*LISTED ENTRIES*.
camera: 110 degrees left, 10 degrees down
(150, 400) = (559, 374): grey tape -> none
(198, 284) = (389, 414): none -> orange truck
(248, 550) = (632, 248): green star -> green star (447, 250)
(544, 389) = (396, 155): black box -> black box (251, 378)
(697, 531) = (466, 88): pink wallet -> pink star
--
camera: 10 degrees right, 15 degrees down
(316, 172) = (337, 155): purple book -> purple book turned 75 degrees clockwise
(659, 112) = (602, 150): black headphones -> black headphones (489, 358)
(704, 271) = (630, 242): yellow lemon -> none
* * *
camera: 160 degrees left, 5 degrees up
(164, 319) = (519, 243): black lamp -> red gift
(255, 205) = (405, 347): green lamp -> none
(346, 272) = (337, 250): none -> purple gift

*YOUR GOAL*.
Matching lines for the string "green": count them across the listing and reply with the number alone.

*SOLUTION BELOW*.
2